__DATA SHOWN__
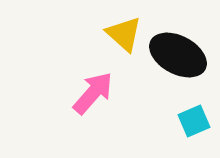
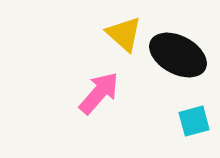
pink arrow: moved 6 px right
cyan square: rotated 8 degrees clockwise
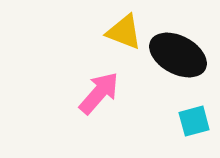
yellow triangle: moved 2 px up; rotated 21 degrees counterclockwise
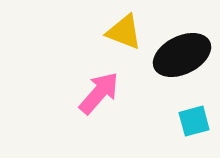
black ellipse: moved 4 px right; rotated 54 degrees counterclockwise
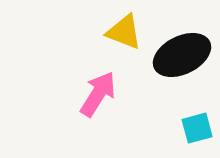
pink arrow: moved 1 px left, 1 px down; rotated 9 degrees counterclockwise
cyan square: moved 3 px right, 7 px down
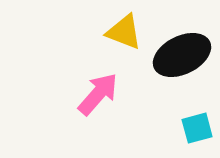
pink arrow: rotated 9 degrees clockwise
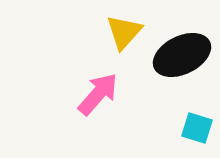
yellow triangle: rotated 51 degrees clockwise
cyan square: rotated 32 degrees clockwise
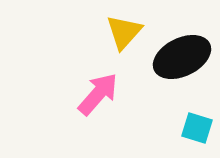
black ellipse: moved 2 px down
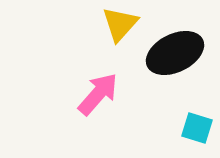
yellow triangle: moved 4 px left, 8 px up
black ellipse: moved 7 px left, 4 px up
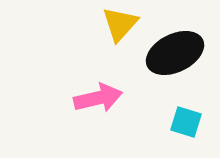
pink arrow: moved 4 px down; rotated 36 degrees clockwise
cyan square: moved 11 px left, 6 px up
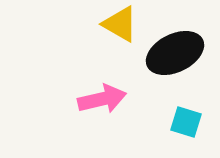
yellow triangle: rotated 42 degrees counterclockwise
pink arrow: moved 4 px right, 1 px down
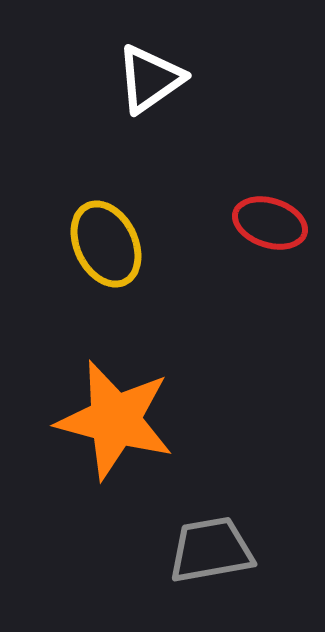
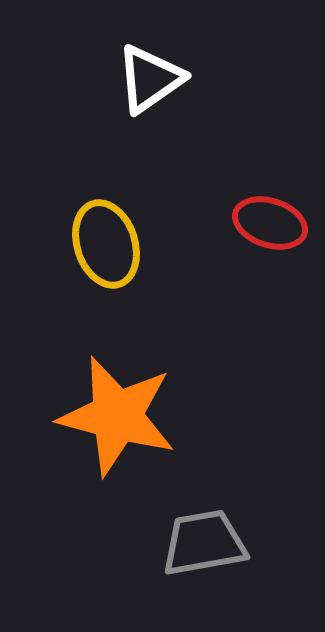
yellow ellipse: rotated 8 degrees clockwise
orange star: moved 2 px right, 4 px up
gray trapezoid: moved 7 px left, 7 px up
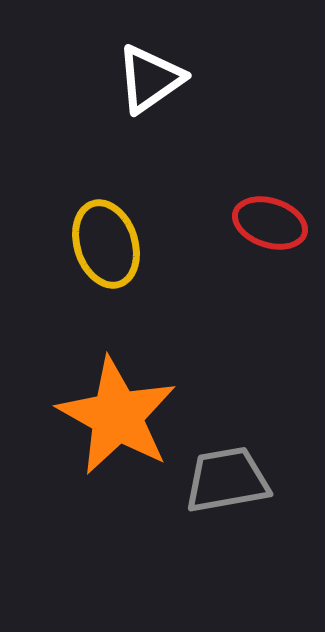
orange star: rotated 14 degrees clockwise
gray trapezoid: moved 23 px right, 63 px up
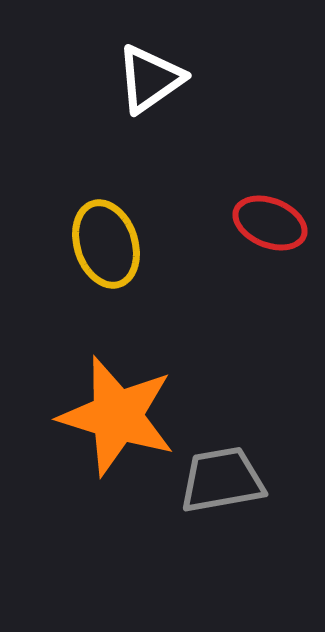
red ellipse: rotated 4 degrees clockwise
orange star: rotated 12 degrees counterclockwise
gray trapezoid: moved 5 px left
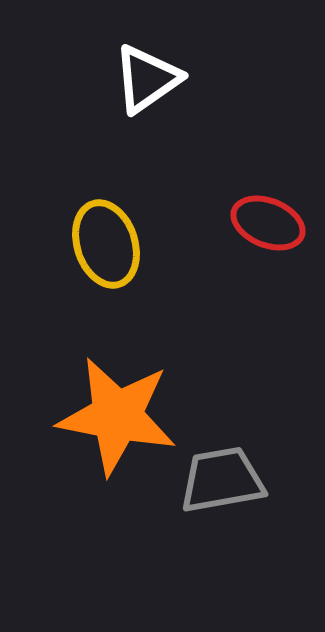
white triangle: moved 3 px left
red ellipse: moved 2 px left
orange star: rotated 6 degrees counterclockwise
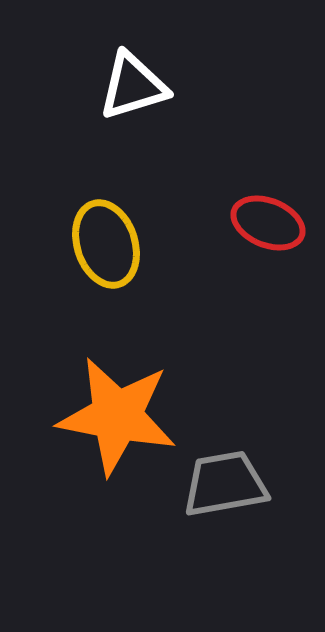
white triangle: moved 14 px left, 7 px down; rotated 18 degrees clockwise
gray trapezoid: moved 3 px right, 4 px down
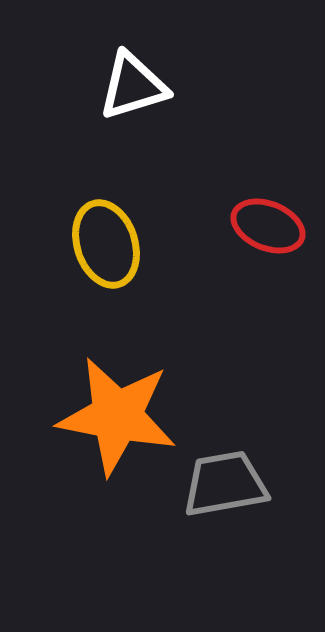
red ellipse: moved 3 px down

__EXERCISE GOAL__
How many lines of the material above contain the word "black"? Reply with the number alone.

__SOLUTION TO THIS PROBLEM__
3